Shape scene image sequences
Content starts

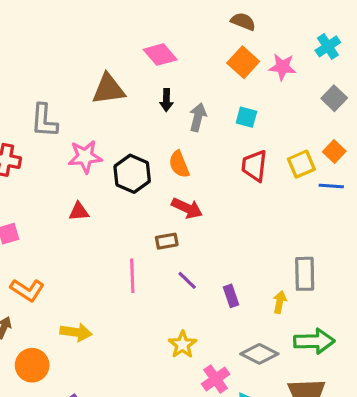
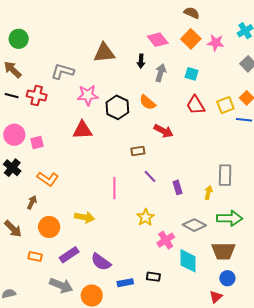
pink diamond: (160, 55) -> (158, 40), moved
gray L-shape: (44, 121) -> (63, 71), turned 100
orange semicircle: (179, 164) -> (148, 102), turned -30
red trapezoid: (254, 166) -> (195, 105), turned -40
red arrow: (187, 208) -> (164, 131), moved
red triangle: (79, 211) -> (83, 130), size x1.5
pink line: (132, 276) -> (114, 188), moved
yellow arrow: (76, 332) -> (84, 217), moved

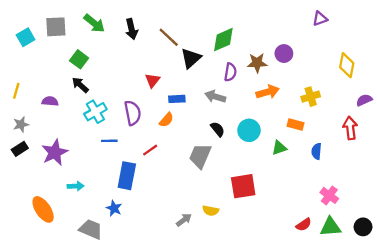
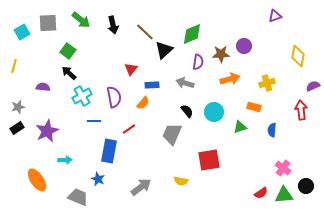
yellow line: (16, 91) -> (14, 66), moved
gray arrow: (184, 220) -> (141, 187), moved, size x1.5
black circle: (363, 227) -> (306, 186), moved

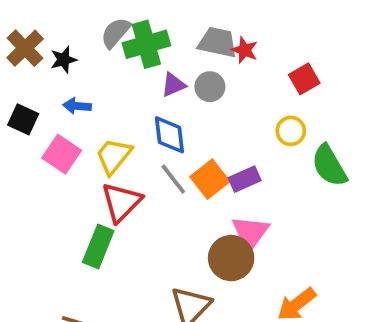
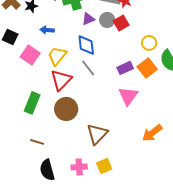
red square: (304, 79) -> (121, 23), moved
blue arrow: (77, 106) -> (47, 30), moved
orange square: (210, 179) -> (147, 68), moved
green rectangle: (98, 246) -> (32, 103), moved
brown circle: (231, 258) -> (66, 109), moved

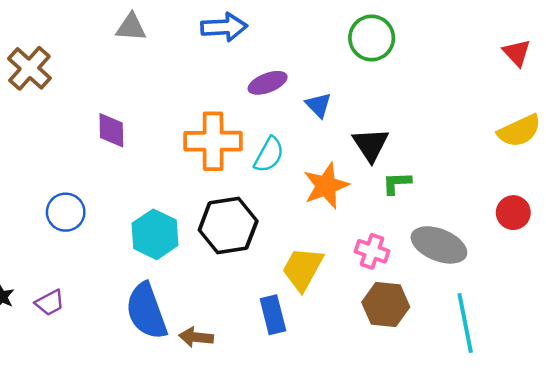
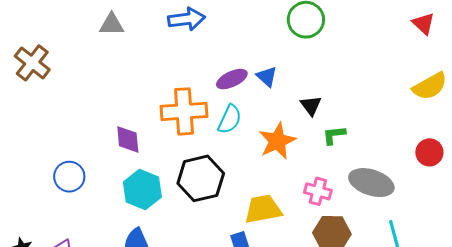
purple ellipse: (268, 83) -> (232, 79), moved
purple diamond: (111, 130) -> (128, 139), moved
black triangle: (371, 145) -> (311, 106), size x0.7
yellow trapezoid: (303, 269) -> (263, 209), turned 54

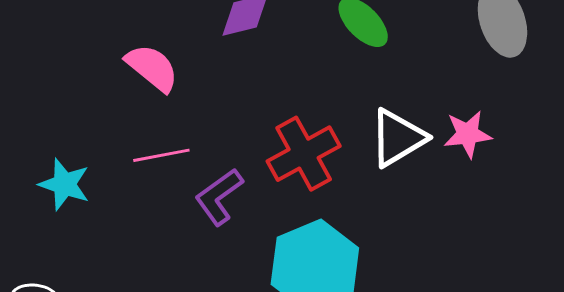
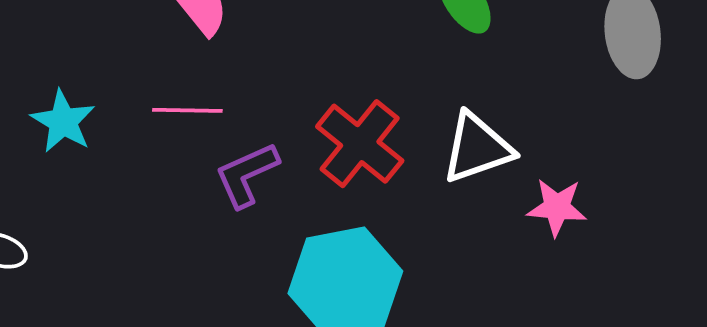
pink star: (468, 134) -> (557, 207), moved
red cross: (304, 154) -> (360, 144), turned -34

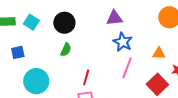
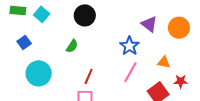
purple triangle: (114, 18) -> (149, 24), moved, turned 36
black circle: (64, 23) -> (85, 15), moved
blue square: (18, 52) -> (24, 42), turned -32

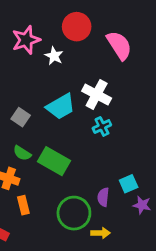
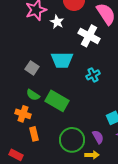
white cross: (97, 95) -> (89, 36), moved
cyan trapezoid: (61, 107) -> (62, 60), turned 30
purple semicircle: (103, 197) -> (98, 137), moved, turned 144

Content ends

Return only the part above that opens with the line containing "orange square: (210, 179) -> (147, 68), moved" and closes with the line containing "blue square: (18, 52) -> (24, 42), turned -32", exactly and with both ends, skipping the pictures.

orange square: (210, 179) -> (147, 68), moved
green rectangle: (98, 246) -> (32, 103), moved
brown circle: (231, 258) -> (66, 109), moved

purple ellipse: (268, 83) -> (232, 79), moved
purple diamond: (111, 130) -> (128, 139), moved
black triangle: (371, 145) -> (311, 106), size x0.7
yellow trapezoid: (303, 269) -> (263, 209), turned 54

pink star: (468, 134) -> (557, 207), moved
red cross: (304, 154) -> (360, 144), turned -34

purple triangle: (114, 18) -> (149, 24), moved, turned 36
black circle: (64, 23) -> (85, 15), moved
blue square: (18, 52) -> (24, 42), turned -32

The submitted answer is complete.